Record set
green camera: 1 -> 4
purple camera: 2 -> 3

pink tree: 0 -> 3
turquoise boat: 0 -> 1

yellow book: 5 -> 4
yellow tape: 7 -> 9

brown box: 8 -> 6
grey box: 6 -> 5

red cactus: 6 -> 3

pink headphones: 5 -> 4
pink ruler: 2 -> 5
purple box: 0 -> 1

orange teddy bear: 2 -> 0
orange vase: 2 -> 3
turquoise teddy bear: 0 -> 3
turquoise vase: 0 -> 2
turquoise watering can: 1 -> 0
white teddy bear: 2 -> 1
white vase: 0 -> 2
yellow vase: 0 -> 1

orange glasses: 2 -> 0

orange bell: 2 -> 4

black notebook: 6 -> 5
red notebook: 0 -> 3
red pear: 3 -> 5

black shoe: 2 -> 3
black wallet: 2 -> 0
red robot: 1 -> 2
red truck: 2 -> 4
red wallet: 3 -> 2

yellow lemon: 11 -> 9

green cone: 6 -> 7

Exercise
Set every entry down verbatim.

Response
green camera: 1 -> 4
purple camera: 2 -> 3

pink tree: 0 -> 3
turquoise boat: 0 -> 1

yellow book: 5 -> 4
yellow tape: 7 -> 9

brown box: 8 -> 6
grey box: 6 -> 5

red cactus: 6 -> 3

pink headphones: 5 -> 4
pink ruler: 2 -> 5
purple box: 0 -> 1

orange teddy bear: 2 -> 0
orange vase: 2 -> 3
turquoise teddy bear: 0 -> 3
turquoise vase: 0 -> 2
turquoise watering can: 1 -> 0
white teddy bear: 2 -> 1
white vase: 0 -> 2
yellow vase: 0 -> 1

orange glasses: 2 -> 0

orange bell: 2 -> 4

black notebook: 6 -> 5
red notebook: 0 -> 3
red pear: 3 -> 5

black shoe: 2 -> 3
black wallet: 2 -> 0
red robot: 1 -> 2
red truck: 2 -> 4
red wallet: 3 -> 2

yellow lemon: 11 -> 9

green cone: 6 -> 7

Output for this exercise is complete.